▶ **WHAT YOU WILL DO**:
The required response is the number of lines in the entries that include the word "button", with nothing added.

================

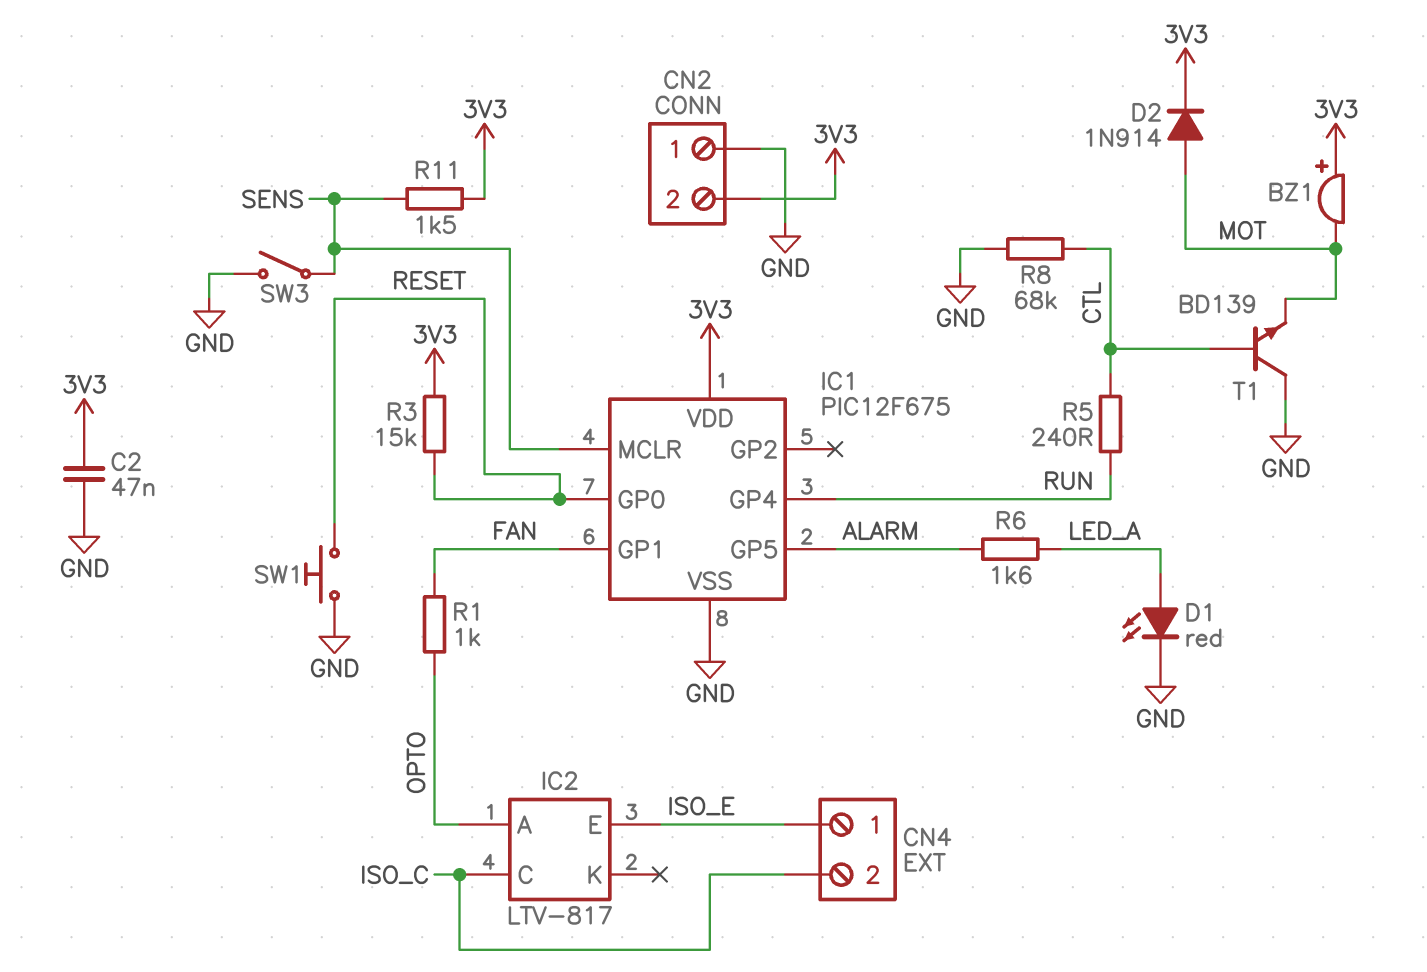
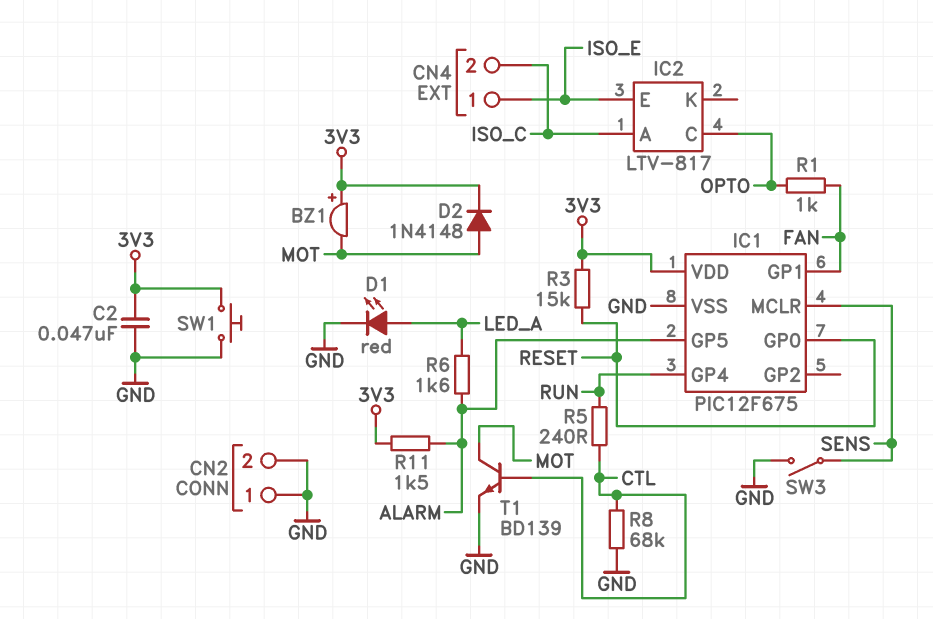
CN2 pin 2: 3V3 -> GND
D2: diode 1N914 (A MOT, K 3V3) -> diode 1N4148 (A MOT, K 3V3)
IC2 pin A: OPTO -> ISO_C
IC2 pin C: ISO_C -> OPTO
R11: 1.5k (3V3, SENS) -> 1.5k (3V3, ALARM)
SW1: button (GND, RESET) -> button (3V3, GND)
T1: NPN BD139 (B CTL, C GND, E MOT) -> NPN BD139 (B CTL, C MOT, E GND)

================

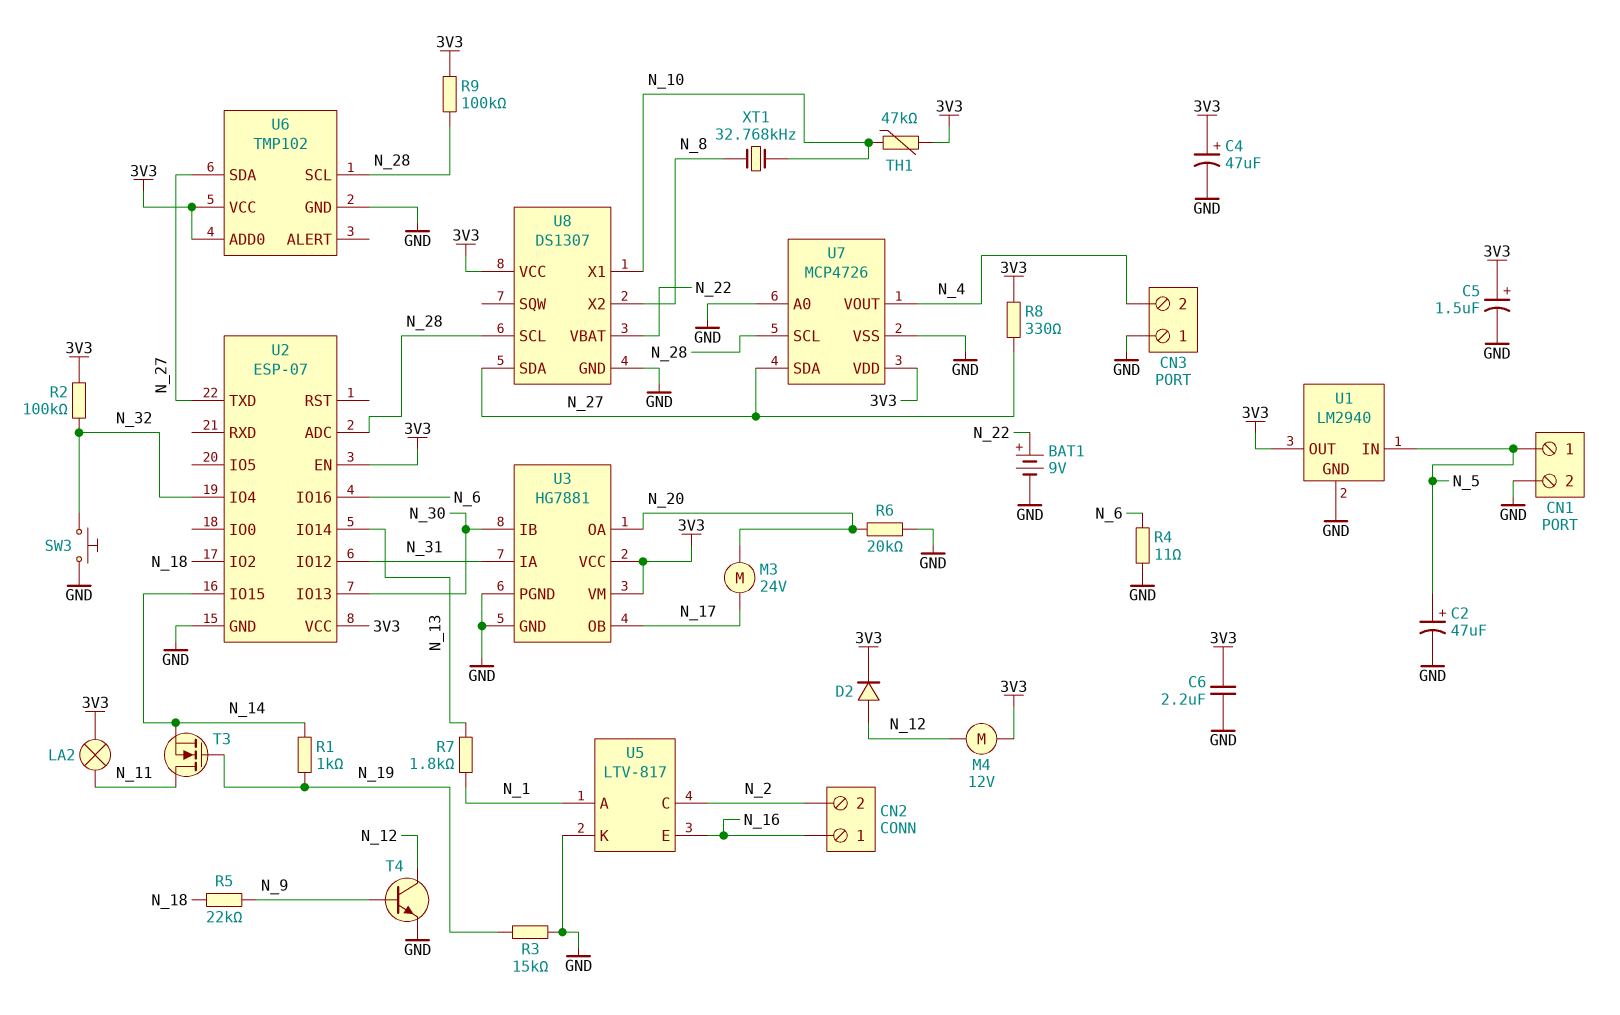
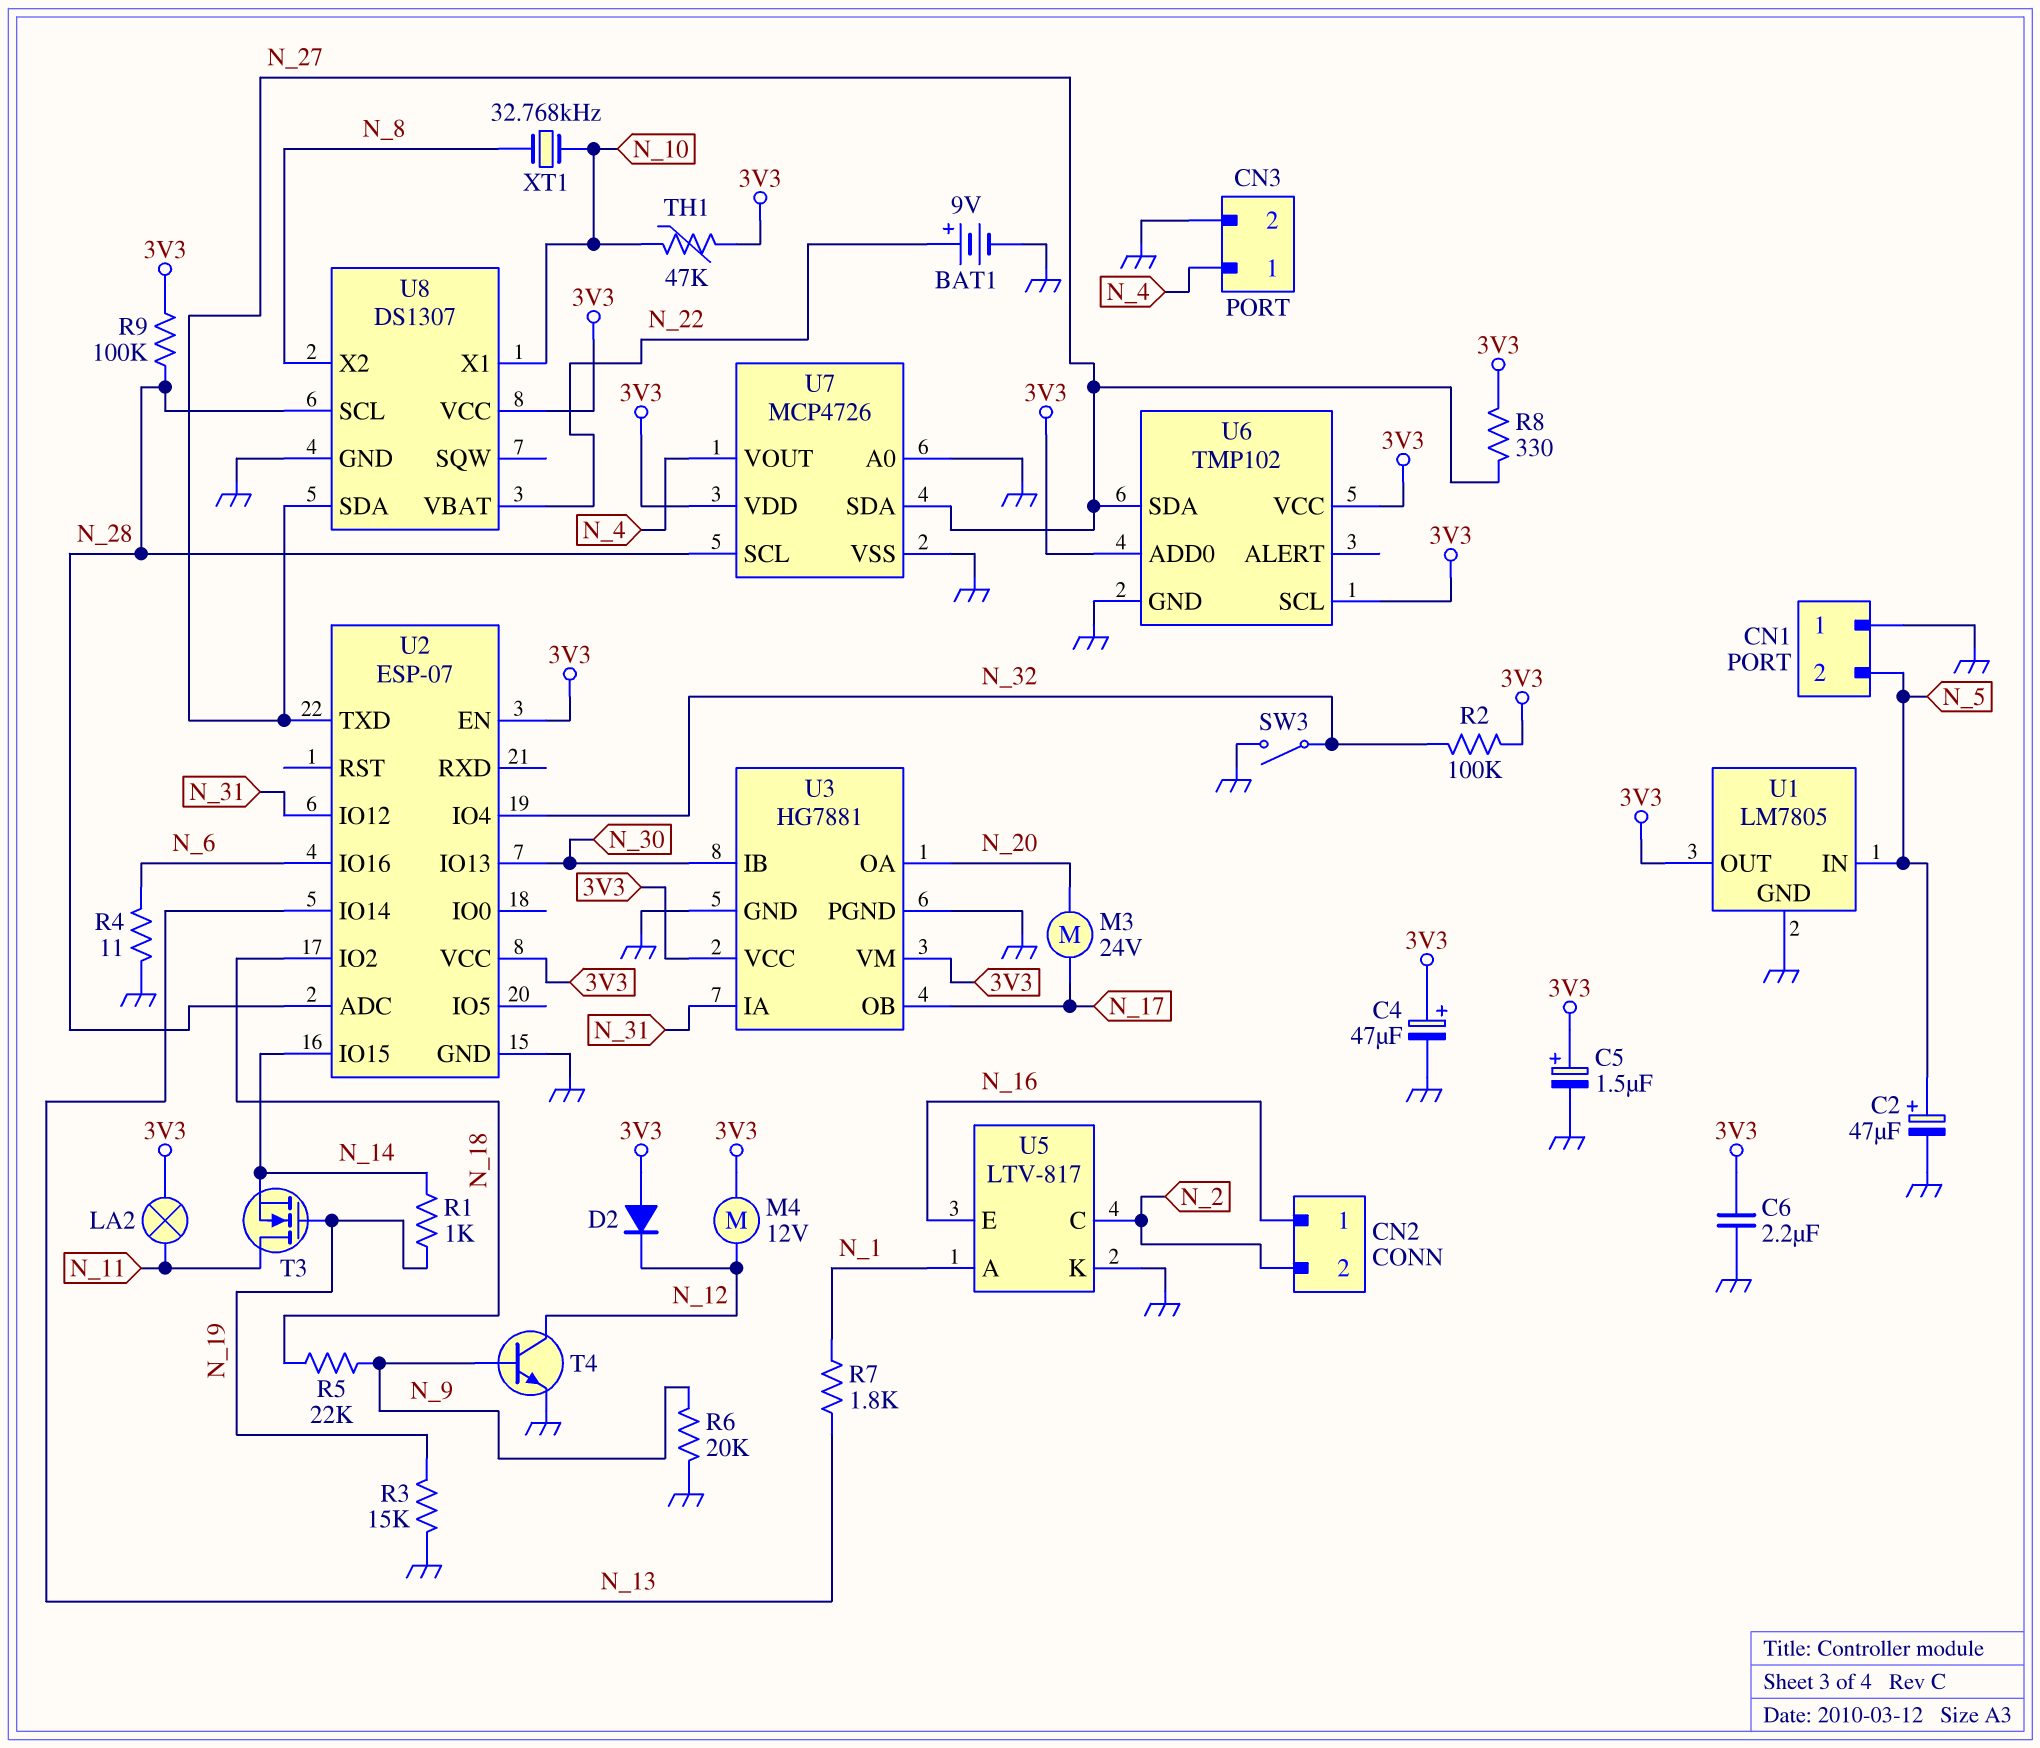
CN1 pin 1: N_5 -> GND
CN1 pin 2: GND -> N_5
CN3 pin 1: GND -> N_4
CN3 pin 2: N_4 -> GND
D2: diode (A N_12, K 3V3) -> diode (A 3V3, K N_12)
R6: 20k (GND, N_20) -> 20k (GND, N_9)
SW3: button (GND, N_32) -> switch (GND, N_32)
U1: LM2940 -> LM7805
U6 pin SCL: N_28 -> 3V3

================

▶ **SOLUTION BELOW**:
2